▶ What you need to do: Could you write out exactly, and only, the lines from the one containing "camera: 95 degrees right, 5 degrees down" through the last line of the data, leaving out all pictures?

Source records:
· · · ·
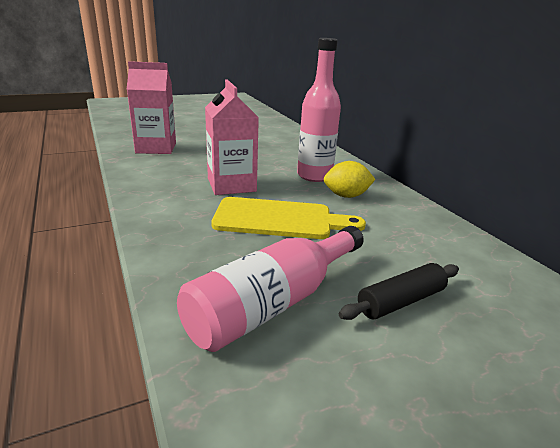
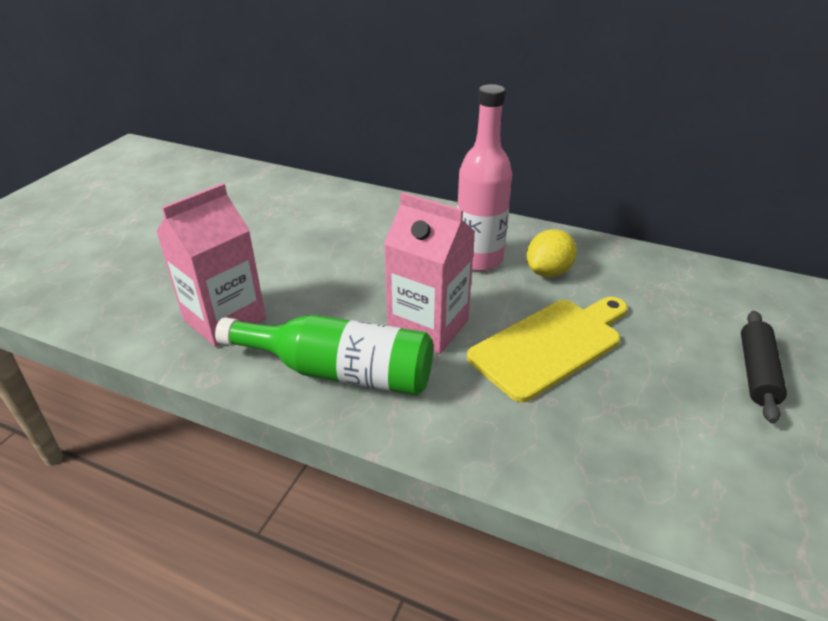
camera: 40 degrees left, 10 degrees up
pink bottle [177,226,364,352] -> none
none -> green bottle [215,315,433,396]

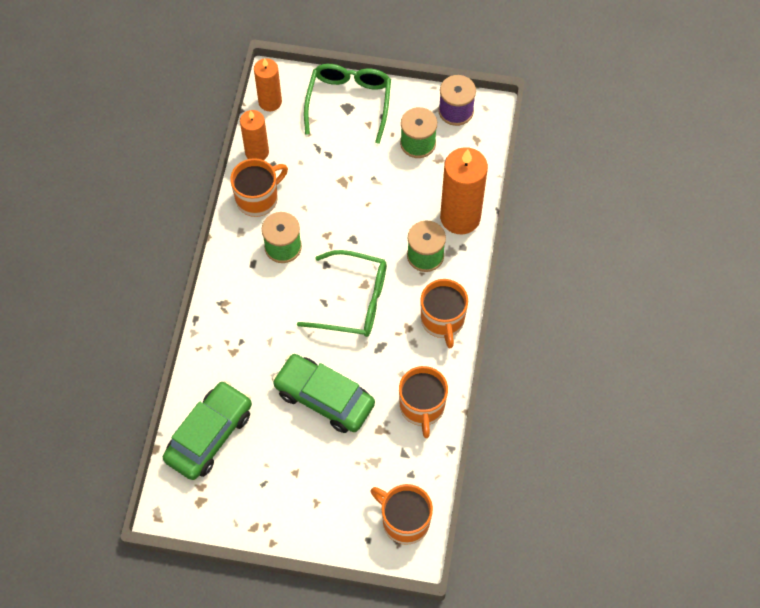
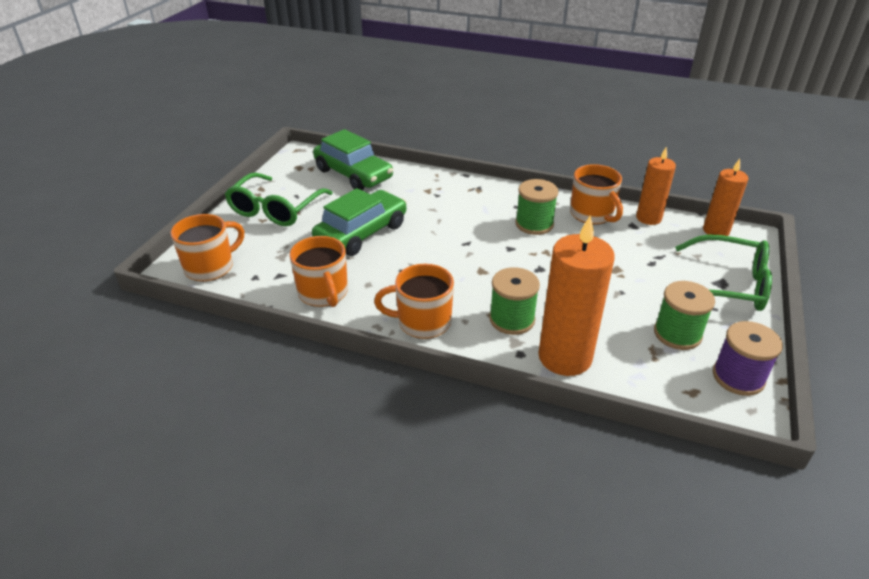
camera: 100 degrees right, 25 degrees down
green glasses [297,250,386,337] -> green glasses moved to [225,173,333,226]
orange mug [399,366,448,438] -> orange mug turned 120 degrees counterclockwise [289,236,348,307]

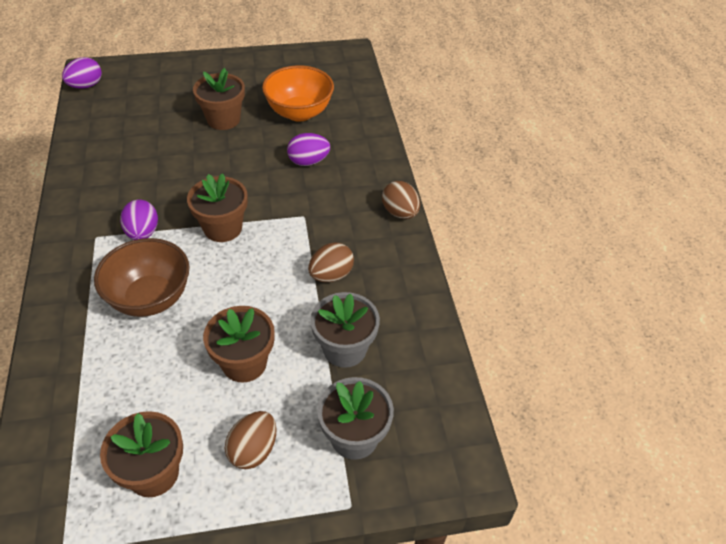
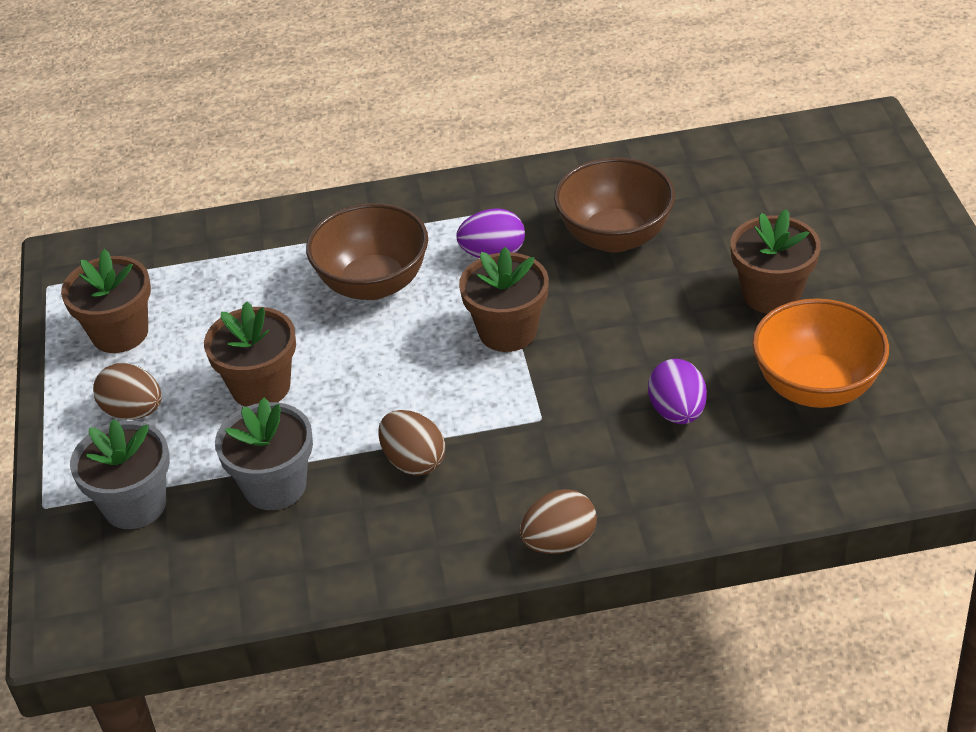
camera: 95 degrees right, 5 degrees down
purple egg [62,57,102,89] -> none
none -> brown bowl [554,157,675,253]

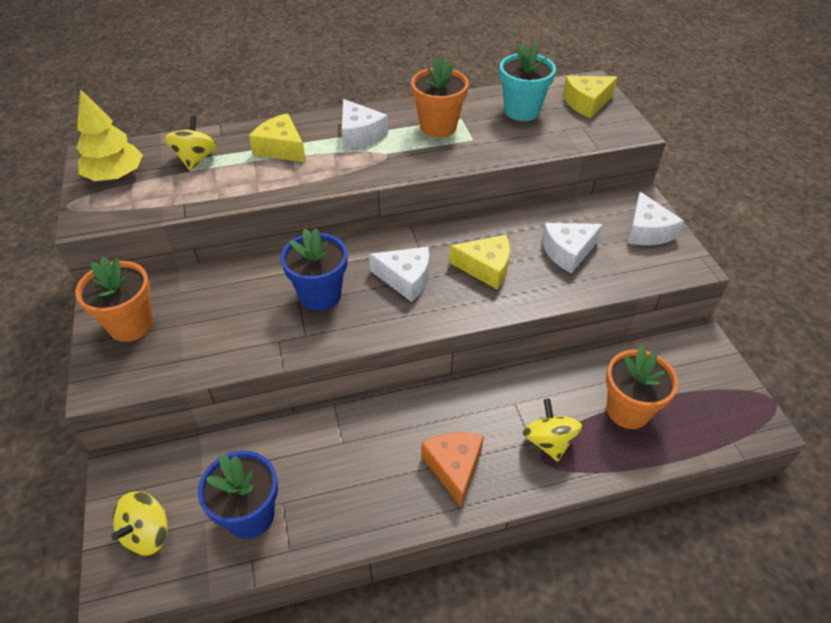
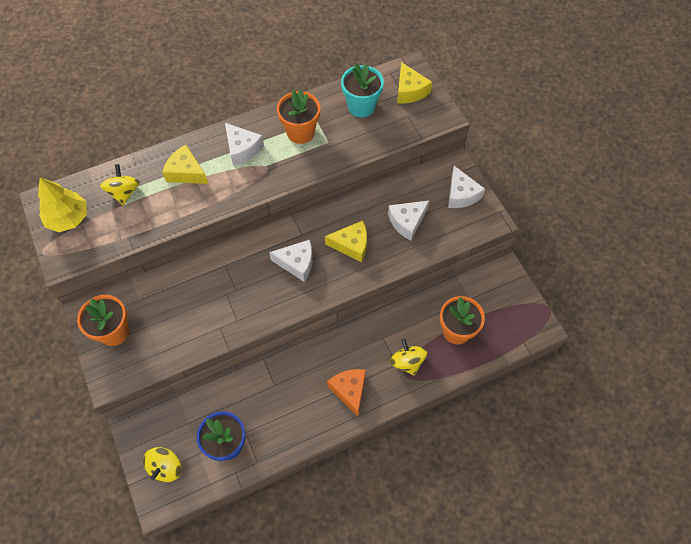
camera: 10 degrees left, 15 degrees up
blue flower pot [281,228,347,311] -> none
yellow cheese [563,76,618,118] -> yellow cheese turned 75 degrees counterclockwise [397,62,432,103]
· · · ·
▶ Worked solution:
camera: 95 degrees right, 5 degrees down
purple egg [62,57,102,89] -> none
none -> brown bowl [554,157,675,253]

camera: 10 degrees left, 15 degrees up
blue flower pot [281,228,347,311] -> none
yellow cheese [563,76,618,118] -> yellow cheese turned 75 degrees counterclockwise [397,62,432,103]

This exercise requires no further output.